In the data below, reproduce verbatim every line between the line containing "Which point is" and the line containing "Which object is", including both of those lines.

MATERIAL PROVIDED ->
----
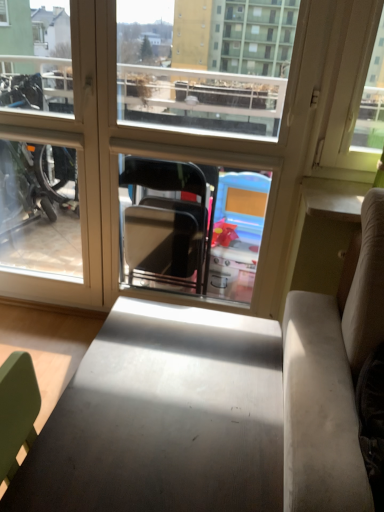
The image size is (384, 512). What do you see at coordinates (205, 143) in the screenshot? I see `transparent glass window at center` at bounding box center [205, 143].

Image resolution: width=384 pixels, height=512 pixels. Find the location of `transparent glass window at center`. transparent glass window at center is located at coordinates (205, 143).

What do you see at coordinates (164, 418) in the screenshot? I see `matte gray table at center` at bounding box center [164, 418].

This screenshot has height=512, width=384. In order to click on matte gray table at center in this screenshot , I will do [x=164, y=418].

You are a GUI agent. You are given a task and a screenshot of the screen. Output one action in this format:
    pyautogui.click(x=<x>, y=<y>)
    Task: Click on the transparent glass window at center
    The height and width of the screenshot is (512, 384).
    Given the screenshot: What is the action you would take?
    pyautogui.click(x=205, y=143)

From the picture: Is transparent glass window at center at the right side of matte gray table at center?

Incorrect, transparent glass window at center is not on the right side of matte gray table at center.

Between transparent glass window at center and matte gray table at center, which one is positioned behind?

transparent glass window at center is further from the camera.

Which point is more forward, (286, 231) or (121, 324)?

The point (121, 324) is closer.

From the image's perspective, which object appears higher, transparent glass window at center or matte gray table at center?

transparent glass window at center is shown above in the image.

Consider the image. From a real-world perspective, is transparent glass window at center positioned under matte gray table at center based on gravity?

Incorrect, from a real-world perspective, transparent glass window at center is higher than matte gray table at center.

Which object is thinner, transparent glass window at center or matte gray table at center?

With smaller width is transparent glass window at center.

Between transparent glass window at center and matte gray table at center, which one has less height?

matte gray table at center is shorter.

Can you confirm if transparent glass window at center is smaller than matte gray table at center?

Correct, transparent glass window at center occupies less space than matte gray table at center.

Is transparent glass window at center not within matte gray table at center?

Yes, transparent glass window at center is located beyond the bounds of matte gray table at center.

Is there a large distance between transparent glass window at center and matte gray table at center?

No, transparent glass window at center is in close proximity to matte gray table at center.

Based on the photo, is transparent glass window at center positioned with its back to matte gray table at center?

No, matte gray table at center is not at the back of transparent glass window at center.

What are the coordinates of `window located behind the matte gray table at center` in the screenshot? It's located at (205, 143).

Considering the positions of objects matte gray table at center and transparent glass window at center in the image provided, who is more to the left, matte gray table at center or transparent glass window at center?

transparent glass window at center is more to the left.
----
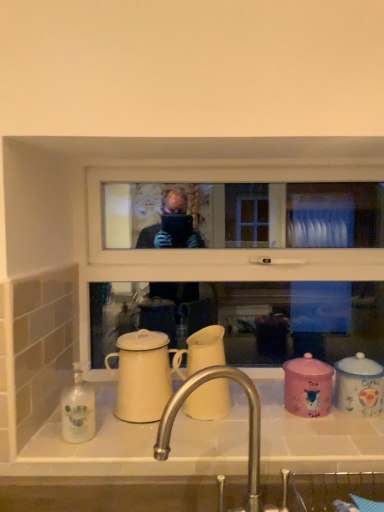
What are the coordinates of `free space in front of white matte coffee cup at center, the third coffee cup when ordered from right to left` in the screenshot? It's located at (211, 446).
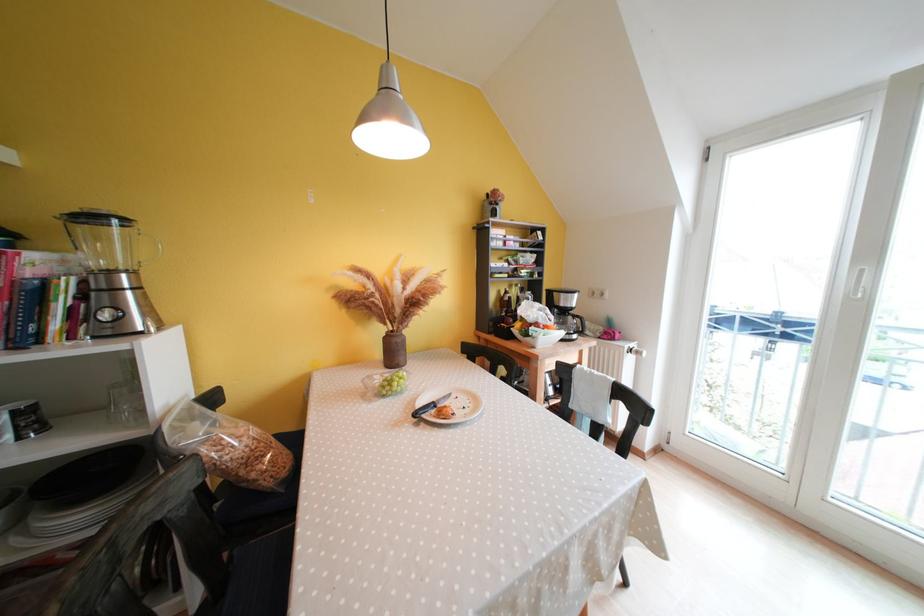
----
WRITTEN REPLY ->
Which point is more forward, (286, 231) or (121, 324)?

The point (121, 324) is closer.

From the image's perspective, which object appears higher, transparent glass window at center or matte gray table at center?

transparent glass window at center is shown above in the image.

Consider the image. From a real-world perspective, is transparent glass window at center positioned under matte gray table at center based on gravity?

Incorrect, from a real-world perspective, transparent glass window at center is higher than matte gray table at center.

Which object is thinner, transparent glass window at center or matte gray table at center?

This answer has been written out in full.